### WHAT IS REQUIRED
Can you reproduce, word for word, the records below, beginning at the start and continuing through the line containing "cyan star: moved 2 px up"?

### Stored records
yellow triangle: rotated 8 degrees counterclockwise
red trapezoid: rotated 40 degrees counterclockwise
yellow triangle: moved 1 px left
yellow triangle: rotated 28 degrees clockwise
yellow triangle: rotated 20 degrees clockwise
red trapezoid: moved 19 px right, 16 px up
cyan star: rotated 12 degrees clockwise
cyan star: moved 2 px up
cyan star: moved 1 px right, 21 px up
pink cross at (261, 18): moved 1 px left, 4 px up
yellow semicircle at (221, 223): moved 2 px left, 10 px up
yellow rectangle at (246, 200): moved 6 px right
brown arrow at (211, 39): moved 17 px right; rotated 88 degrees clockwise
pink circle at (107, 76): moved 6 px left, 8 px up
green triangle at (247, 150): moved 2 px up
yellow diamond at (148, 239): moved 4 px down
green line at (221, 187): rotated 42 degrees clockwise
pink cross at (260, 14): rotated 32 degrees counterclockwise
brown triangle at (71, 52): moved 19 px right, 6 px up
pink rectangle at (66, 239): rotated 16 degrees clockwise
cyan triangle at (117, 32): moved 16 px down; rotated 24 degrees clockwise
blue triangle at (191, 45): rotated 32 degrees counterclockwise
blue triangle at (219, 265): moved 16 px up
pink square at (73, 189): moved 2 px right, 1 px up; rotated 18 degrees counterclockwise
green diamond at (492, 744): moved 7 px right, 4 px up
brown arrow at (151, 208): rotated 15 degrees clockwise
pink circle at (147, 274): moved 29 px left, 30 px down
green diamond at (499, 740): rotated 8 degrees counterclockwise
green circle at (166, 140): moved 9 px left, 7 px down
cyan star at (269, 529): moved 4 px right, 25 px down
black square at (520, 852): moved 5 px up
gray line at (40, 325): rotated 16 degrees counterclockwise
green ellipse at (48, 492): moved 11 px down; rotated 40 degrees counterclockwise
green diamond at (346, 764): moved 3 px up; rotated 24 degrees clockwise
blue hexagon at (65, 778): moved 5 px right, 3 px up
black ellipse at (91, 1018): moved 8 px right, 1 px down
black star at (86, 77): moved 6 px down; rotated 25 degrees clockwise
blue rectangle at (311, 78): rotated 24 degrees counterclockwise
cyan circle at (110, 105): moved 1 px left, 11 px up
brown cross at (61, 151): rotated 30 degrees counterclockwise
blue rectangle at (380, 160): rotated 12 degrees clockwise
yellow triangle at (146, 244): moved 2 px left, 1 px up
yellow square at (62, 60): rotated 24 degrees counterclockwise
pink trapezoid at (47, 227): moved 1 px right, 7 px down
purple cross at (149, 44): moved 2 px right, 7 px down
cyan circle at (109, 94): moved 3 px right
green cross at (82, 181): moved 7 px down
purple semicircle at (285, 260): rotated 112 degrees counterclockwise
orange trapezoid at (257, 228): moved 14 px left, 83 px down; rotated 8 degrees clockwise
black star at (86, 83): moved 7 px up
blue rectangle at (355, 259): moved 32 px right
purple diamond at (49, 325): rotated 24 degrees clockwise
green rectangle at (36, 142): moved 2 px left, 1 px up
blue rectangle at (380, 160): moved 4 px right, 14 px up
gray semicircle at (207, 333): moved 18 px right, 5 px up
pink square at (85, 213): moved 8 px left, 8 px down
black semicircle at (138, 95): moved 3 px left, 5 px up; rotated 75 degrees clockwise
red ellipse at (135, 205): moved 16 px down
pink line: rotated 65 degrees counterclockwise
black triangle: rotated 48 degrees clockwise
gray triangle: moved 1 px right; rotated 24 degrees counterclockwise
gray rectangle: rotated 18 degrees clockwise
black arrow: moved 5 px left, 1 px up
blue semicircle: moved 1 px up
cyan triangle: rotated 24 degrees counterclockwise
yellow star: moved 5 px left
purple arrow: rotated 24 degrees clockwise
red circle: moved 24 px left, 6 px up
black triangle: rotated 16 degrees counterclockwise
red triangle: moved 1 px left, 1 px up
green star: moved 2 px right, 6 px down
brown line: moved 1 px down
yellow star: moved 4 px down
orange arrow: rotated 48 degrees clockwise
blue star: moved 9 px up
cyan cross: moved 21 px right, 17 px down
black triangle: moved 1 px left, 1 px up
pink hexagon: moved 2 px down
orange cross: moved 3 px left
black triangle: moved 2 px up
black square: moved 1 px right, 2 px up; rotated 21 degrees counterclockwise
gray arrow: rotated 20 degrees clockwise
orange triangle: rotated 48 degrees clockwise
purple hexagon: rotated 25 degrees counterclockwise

### SOLUTION
yellow triangle: rotated 8 degrees counterclockwise
red trapezoid: rotated 40 degrees counterclockwise
yellow triangle: moved 1 px left
yellow triangle: rotated 28 degrees clockwise
yellow triangle: rotated 20 degrees clockwise
red trapezoid: moved 19 px right, 16 px up
cyan star: rotated 12 degrees clockwise
cyan star: moved 2 px up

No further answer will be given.